**EXERCISE**
Nothing below is to be printed except the lines between the line holding "(578, 286) = (608, 233): red" and the line holding "(417, 459) = (562, 419): turquoise", inclusive, each exactly as it appears.

**RECORDS TO PROCESS**
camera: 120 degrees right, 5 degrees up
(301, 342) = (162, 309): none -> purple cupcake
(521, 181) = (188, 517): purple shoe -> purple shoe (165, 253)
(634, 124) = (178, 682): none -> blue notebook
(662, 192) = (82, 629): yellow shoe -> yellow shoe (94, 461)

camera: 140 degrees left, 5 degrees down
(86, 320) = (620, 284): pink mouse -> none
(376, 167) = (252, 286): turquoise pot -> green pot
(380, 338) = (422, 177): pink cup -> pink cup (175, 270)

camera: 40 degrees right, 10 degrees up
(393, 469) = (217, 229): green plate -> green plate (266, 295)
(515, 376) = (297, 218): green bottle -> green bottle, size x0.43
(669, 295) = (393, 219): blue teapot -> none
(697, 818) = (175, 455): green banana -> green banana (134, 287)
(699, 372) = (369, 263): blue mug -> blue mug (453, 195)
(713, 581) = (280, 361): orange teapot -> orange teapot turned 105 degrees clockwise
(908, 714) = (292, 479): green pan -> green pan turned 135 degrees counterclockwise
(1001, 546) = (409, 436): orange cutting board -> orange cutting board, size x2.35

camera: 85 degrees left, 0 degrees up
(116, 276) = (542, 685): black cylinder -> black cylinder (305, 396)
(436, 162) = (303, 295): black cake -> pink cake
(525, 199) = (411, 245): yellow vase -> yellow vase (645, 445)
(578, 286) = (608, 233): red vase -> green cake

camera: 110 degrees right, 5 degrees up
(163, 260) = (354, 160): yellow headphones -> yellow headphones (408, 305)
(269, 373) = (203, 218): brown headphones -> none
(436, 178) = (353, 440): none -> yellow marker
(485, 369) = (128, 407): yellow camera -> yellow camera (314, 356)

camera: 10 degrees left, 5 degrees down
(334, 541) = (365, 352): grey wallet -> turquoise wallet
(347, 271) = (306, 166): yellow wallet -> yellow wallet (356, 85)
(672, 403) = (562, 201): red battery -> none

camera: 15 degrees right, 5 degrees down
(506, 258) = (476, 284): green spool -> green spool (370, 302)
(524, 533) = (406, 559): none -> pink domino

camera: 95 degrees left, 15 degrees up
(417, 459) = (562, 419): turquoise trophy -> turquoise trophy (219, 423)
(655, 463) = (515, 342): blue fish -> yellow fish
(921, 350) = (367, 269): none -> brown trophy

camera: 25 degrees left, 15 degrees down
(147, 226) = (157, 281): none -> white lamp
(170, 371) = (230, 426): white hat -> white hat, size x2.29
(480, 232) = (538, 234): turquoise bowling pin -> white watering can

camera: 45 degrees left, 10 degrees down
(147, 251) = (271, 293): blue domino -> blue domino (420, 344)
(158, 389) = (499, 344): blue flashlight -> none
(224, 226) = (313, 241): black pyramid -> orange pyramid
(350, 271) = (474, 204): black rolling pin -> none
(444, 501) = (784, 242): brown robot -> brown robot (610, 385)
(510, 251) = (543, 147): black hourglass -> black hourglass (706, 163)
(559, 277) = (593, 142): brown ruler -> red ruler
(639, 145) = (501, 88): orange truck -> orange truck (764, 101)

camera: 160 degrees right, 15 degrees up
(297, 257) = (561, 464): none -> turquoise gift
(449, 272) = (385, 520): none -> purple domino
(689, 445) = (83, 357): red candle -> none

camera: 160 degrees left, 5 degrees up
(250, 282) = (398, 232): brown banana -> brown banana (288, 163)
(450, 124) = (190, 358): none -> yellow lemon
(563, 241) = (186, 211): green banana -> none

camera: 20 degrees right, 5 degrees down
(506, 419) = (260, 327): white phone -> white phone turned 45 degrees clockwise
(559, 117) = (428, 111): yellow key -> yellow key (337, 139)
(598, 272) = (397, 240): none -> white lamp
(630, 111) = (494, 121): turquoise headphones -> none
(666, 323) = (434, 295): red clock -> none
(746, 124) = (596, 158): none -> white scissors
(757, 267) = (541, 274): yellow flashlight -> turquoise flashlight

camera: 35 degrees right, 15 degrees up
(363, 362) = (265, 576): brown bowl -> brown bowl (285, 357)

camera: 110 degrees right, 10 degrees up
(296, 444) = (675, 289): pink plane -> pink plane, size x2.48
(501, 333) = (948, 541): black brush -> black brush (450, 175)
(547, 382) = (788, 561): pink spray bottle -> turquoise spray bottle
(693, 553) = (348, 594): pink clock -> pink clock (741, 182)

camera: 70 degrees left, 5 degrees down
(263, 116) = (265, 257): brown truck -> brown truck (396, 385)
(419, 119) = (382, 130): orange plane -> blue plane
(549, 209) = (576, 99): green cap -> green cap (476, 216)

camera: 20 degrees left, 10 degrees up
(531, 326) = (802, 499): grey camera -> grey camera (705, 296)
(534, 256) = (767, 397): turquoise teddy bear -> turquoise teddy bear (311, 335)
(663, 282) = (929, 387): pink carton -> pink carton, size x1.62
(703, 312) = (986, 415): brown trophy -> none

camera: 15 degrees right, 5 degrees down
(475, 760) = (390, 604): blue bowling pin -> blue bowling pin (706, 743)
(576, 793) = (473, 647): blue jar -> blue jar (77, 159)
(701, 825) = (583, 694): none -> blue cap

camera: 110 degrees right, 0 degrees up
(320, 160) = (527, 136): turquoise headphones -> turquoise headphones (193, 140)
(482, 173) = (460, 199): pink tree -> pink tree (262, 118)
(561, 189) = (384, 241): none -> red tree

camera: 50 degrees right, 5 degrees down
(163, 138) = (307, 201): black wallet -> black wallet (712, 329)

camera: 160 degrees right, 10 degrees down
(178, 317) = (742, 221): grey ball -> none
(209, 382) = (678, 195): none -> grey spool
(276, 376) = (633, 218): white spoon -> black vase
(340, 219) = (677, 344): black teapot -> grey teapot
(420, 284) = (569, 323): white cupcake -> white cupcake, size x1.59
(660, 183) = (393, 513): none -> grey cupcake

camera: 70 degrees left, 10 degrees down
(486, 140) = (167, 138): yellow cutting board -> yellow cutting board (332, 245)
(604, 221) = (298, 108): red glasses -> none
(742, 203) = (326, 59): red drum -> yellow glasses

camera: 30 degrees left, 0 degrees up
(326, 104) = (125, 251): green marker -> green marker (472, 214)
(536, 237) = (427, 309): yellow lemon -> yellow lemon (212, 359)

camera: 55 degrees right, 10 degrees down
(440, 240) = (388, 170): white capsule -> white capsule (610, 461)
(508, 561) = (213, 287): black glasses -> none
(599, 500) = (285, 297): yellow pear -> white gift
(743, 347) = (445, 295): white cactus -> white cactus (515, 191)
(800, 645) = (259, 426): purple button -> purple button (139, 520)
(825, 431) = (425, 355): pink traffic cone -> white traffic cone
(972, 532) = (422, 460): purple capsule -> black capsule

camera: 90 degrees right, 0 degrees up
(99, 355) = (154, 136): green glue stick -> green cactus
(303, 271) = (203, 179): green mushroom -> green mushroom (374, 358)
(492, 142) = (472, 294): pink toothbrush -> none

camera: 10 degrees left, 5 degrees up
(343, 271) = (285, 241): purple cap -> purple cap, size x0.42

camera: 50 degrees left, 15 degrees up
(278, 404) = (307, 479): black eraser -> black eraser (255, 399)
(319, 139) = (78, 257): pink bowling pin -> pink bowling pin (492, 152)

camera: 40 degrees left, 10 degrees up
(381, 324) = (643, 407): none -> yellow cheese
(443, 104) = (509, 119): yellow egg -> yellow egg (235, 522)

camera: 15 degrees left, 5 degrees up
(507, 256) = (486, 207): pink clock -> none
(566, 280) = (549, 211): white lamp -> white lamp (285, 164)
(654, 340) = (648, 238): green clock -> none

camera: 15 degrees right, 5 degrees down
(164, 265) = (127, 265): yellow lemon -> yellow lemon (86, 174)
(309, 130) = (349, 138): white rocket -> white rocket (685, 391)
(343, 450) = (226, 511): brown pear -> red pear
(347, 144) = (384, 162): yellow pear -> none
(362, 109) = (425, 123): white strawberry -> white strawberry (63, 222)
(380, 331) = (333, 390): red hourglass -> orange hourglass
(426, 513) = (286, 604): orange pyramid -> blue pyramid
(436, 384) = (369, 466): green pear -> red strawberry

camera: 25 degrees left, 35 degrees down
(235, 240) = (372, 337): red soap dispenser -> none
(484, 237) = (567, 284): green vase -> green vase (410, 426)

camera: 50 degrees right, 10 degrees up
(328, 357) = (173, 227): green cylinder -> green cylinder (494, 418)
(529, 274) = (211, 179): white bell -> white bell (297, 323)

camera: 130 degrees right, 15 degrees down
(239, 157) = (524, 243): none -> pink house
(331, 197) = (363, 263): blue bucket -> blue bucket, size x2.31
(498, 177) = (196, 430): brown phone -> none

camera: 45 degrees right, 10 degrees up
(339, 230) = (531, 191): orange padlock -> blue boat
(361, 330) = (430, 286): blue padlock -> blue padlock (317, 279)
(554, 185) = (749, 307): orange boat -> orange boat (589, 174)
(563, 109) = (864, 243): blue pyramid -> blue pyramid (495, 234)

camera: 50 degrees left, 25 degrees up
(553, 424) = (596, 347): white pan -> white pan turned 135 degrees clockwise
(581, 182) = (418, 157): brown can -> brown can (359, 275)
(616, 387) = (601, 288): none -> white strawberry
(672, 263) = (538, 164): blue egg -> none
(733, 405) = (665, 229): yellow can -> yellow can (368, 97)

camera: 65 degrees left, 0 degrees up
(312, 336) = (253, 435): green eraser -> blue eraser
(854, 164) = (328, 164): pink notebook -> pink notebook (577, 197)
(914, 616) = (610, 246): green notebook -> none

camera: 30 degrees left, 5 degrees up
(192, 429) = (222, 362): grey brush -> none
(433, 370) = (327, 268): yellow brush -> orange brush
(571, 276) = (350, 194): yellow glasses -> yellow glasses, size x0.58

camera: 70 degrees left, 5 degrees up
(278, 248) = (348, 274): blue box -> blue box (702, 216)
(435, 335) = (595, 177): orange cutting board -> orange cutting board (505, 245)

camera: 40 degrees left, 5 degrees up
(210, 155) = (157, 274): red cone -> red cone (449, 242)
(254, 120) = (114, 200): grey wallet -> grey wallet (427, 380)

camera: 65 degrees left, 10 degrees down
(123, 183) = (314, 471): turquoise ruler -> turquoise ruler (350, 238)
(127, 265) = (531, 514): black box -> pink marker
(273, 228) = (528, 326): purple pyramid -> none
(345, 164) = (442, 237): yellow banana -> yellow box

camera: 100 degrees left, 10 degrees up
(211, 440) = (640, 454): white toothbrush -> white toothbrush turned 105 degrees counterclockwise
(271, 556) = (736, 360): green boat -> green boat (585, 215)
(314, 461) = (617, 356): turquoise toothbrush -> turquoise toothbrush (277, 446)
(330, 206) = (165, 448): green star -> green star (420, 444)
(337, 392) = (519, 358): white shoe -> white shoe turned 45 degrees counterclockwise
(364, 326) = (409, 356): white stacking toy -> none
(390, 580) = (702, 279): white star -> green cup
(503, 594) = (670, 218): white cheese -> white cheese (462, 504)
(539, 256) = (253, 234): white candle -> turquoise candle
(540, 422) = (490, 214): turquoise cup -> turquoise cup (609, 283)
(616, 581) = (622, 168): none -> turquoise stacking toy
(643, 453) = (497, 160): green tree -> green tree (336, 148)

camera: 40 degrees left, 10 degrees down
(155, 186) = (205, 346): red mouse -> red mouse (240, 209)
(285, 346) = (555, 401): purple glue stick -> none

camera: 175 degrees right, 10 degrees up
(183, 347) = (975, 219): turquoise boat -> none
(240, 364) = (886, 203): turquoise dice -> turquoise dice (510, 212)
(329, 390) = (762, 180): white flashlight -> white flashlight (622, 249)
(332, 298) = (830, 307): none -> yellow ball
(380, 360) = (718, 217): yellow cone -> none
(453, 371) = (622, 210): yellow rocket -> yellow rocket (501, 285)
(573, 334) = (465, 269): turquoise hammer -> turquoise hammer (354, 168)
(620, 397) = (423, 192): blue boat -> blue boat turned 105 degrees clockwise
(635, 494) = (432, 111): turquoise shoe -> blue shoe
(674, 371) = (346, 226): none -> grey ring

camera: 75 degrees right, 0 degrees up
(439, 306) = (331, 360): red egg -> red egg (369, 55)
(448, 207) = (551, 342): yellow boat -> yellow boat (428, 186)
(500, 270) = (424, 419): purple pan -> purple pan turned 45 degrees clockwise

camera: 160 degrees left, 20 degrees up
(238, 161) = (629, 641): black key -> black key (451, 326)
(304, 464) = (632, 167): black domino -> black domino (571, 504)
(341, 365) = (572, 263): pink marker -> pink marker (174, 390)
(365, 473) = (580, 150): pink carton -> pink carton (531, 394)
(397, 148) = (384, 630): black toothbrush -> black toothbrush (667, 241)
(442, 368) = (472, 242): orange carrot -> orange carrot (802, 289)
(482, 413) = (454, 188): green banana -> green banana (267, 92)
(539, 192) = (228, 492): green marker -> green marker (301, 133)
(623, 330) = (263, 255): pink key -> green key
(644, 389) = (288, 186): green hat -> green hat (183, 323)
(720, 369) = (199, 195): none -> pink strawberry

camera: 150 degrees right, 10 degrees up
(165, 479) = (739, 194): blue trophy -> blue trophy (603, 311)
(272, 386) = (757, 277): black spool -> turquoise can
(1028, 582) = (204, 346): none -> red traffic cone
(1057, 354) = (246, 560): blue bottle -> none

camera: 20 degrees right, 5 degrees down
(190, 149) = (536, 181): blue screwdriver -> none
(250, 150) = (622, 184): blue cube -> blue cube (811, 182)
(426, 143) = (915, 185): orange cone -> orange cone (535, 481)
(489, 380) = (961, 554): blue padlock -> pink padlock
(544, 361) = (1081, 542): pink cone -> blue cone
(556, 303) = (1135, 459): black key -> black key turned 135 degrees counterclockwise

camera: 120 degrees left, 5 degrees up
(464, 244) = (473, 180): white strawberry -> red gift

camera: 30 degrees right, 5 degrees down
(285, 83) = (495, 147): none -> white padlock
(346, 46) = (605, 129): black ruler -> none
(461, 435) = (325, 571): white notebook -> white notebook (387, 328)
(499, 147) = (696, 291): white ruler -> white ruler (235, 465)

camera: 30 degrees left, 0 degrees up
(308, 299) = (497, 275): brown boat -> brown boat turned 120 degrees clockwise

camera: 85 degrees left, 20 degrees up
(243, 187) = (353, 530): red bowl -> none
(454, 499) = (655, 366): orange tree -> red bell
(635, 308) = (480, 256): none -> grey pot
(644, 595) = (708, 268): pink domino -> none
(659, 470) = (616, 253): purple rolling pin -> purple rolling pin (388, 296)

**TASK RESPONSE**
(578, 286) = (608, 233): red vase -> green cake

camera: 110 degrees right, 5 degrees up
(163, 260) = (354, 160): yellow headphones -> yellow headphones (408, 305)
(269, 373) = (203, 218): brown headphones -> none
(436, 178) = (353, 440): none -> yellow marker
(485, 369) = (128, 407): yellow camera -> yellow camera (314, 356)

camera: 10 degrees left, 5 degrees down
(334, 541) = (365, 352): grey wallet -> turquoise wallet
(347, 271) = (306, 166): yellow wallet -> yellow wallet (356, 85)
(672, 403) = (562, 201): red battery -> none

camera: 15 degrees right, 5 degrees down
(506, 258) = (476, 284): green spool -> green spool (370, 302)
(524, 533) = (406, 559): none -> pink domino

camera: 95 degrees left, 15 degrees up
(417, 459) = (562, 419): turquoise trophy -> turquoise trophy (219, 423)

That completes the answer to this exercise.